* Exercise brief
An exact copy is required of the lines from the one with "Give the pixel-coordinate" through the last line of the material below, and of nothing else.

* Data for this exercise

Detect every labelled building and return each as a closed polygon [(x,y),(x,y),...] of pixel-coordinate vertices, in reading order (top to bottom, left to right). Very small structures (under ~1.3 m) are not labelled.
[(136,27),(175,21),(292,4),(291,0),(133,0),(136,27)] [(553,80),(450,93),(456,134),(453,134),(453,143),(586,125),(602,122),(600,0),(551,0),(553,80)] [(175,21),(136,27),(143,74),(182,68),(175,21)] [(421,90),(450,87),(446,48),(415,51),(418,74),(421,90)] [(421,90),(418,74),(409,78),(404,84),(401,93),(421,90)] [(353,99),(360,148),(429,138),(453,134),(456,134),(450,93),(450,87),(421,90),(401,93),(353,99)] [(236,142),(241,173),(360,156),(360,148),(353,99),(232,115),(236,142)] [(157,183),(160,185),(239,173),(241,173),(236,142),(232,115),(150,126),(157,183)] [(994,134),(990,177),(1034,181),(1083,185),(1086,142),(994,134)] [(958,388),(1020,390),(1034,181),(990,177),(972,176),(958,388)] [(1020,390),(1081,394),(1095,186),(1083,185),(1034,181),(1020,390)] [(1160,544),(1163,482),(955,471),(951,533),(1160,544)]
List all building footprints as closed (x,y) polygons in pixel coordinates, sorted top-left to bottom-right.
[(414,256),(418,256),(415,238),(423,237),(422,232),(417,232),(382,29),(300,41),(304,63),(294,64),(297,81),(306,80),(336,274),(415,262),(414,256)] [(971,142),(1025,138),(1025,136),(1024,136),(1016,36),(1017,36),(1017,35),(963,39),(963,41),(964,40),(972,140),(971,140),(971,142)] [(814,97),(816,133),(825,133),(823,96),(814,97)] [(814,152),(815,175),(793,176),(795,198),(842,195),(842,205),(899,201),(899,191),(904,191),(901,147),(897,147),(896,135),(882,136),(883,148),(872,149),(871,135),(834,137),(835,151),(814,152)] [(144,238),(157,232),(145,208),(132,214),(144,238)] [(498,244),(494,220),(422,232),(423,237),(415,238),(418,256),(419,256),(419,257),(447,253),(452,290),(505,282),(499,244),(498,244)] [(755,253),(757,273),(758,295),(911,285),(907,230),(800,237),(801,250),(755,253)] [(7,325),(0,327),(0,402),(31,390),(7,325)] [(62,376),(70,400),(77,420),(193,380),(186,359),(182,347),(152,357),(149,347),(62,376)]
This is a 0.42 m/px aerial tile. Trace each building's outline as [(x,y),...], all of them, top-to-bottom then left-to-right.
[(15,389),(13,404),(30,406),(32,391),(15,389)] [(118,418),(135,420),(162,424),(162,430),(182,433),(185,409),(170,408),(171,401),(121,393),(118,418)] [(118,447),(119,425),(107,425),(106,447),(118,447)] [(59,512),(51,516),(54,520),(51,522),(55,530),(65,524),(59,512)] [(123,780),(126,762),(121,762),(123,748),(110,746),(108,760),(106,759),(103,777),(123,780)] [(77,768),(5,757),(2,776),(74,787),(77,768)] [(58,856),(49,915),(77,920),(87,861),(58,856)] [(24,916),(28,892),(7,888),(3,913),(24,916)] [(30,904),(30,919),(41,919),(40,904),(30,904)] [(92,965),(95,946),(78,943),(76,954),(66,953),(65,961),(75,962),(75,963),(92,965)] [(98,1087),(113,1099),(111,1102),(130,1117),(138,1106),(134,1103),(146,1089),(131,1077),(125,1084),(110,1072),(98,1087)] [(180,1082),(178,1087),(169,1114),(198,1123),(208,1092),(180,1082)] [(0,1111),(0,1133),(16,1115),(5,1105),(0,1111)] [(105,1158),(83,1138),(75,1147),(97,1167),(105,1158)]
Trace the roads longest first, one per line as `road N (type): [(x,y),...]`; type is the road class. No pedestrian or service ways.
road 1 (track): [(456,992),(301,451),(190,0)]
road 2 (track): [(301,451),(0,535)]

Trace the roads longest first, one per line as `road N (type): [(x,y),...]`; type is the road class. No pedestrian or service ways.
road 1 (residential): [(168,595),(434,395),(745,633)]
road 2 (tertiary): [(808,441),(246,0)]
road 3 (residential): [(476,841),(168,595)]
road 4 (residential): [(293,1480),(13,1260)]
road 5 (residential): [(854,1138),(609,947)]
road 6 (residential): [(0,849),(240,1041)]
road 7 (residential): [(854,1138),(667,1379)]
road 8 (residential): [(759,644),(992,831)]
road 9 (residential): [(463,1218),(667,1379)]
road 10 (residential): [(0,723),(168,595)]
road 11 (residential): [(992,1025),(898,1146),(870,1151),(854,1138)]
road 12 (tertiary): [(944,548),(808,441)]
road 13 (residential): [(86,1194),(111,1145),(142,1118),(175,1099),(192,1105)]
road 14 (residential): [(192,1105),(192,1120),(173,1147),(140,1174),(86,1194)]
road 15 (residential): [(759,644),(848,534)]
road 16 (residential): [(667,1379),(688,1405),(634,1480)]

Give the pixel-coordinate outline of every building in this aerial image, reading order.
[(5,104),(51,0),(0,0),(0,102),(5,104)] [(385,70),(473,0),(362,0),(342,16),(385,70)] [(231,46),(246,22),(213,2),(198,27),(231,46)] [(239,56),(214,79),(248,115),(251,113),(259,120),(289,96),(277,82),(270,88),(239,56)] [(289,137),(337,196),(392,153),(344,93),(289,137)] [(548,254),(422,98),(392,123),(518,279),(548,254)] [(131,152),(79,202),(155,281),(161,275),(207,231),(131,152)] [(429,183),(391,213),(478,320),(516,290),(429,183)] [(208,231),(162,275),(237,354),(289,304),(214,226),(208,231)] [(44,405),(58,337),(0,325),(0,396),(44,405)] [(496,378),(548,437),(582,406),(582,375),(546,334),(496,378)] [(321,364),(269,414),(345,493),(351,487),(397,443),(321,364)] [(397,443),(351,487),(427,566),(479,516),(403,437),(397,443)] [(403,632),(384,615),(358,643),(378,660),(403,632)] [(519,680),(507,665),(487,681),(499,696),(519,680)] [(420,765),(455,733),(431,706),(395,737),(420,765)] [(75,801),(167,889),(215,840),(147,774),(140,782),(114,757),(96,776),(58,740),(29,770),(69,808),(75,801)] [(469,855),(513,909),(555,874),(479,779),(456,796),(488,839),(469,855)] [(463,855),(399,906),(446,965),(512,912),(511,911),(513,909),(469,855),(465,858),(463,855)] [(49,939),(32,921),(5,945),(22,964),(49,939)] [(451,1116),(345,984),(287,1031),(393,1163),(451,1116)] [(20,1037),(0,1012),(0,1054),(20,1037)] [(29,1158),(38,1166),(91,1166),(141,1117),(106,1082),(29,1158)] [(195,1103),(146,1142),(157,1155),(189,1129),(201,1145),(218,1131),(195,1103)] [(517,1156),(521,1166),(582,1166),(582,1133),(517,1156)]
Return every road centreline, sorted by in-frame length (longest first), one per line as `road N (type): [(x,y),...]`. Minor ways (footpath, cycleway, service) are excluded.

* Task answer
Give the pixel-coordinate outline of every building in this aerial image, reading order.
[(5,104),(51,0),(0,0),(0,102),(5,104)] [(385,70),(473,0),(362,0),(342,16),(385,70)] [(231,46),(246,22),(213,2),(198,27),(231,46)] [(239,56),(214,79),(248,115),(251,113),(259,120),(289,96),(277,82),(270,88),(239,56)] [(289,137),(337,196),(392,153),(344,93),(289,137)] [(548,254),(422,98),(392,123),(518,279),(548,254)] [(131,152),(79,202),(155,281),(161,275),(207,231),(131,152)] [(429,183),(391,213),(478,320),(516,290),(429,183)] [(208,231),(162,275),(237,354),(289,304),(214,226),(208,231)] [(44,405),(58,337),(0,325),(0,396),(44,405)] [(496,378),(548,437),(582,406),(582,375),(546,334),(496,378)] [(321,364),(269,414),(345,493),(351,487),(397,443),(321,364)] [(397,443),(351,487),(427,566),(479,516),(403,437),(397,443)] [(403,632),(384,615),(358,643),(378,660),(403,632)] [(519,680),(507,665),(487,681),(499,696),(519,680)] [(420,765),(455,733),(431,706),(395,737),(420,765)] [(75,801),(167,889),(215,840),(147,774),(140,782),(114,757),(96,776),(58,740),(29,770),(69,808),(75,801)] [(469,855),(513,909),(555,874),(479,779),(456,796),(488,839),(469,855)] [(463,855),(399,906),(446,965),(512,912),(511,911),(513,909),(469,855),(465,858),(463,855)] [(49,939),(32,921),(5,945),(22,964),(49,939)] [(451,1116),(345,984),(287,1031),(393,1163),(451,1116)] [(20,1037),(0,1012),(0,1054),(20,1037)] [(29,1158),(38,1166),(91,1166),(141,1117),(106,1082),(29,1158)] [(195,1103),(146,1142),(157,1155),(189,1129),(201,1145),(218,1131),(195,1103)] [(517,1156),(521,1166),(582,1166),(582,1133),(517,1156)]
Return every road centreline, sorted by in-frame length (longest first), one per line as `road N (type): [(x,y),...]`. Minor ways (footpath, cycleway, service) are excluded.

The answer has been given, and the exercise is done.